Information shown

--

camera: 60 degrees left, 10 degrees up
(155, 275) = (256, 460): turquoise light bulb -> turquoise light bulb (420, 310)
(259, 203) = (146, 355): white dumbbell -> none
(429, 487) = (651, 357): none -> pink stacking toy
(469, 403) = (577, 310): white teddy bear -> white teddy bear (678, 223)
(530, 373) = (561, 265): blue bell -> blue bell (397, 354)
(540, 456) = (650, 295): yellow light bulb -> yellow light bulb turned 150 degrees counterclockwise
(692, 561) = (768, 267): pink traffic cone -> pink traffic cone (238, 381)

--

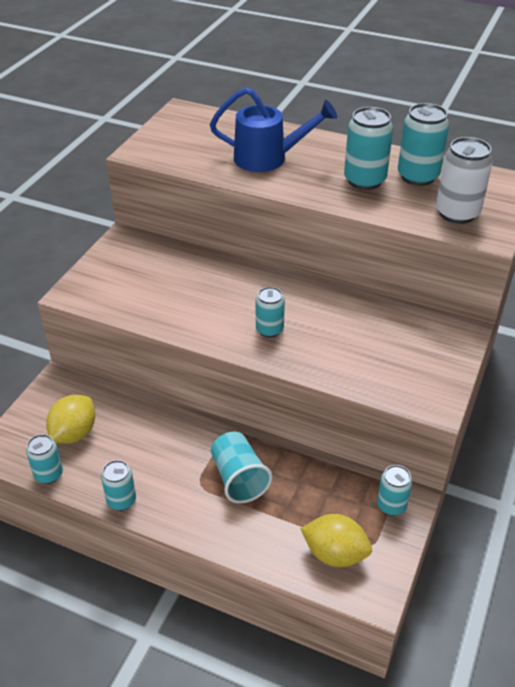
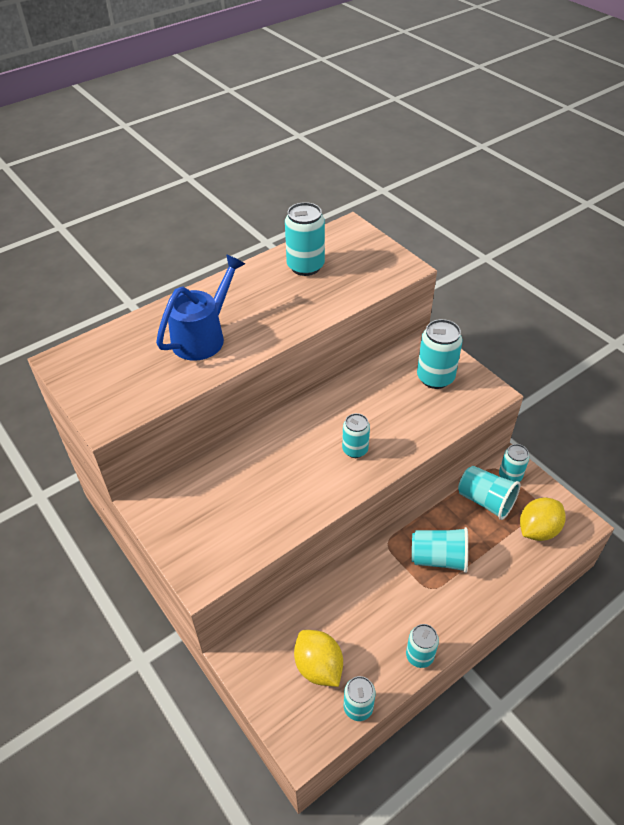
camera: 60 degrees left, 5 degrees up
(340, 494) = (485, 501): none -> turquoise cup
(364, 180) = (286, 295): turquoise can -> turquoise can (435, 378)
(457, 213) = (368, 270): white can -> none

--

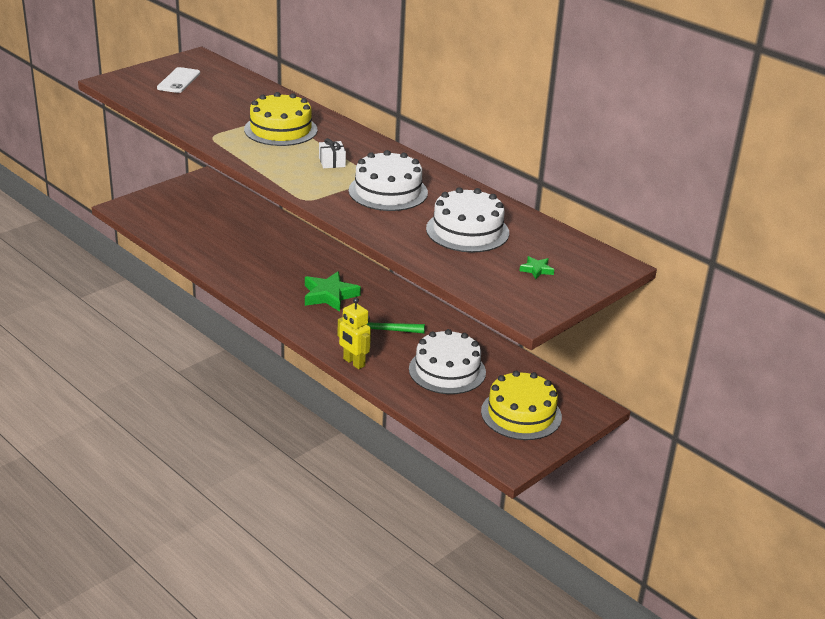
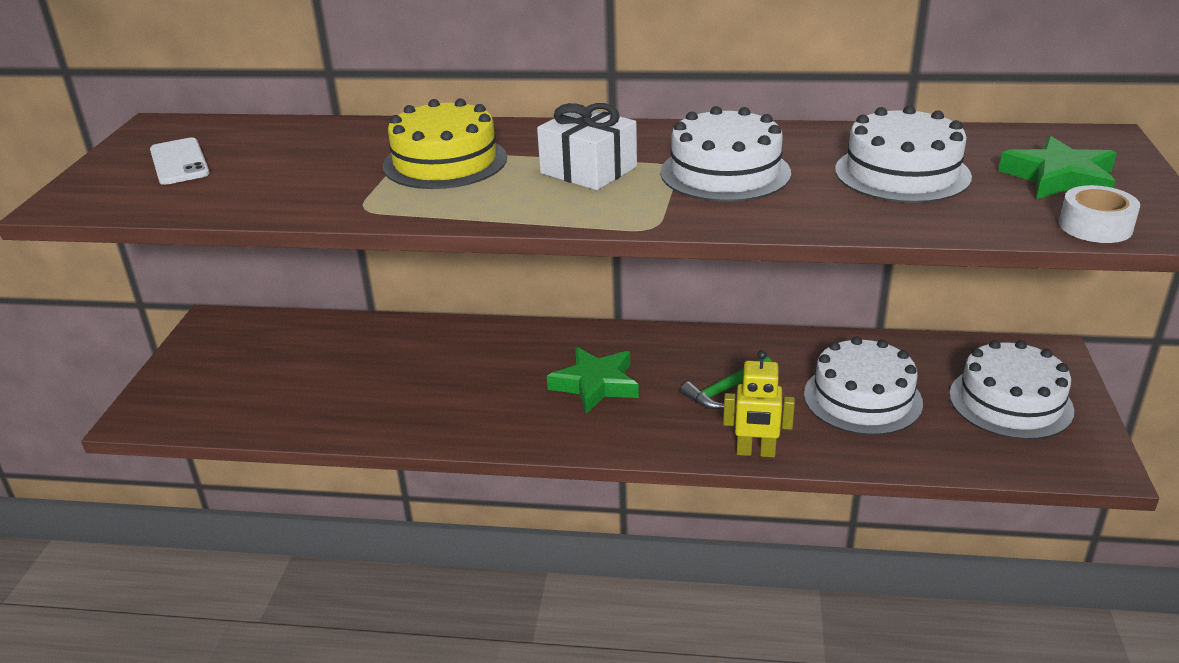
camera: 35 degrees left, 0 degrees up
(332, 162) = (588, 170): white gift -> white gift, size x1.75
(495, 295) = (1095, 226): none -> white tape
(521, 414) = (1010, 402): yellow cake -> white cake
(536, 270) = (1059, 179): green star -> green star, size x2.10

--

What to do
Reproduce exactly, and only, the part of the listing above that begins at the line with "(155, 275) = (256, 460): turquoise" and goes on through the line with "(469, 403) = (577, 310): white".

Exercise answer
(155, 275) = (256, 460): turquoise light bulb -> turquoise light bulb (420, 310)
(259, 203) = (146, 355): white dumbbell -> none
(429, 487) = (651, 357): none -> pink stacking toy
(469, 403) = (577, 310): white teddy bear -> white teddy bear (678, 223)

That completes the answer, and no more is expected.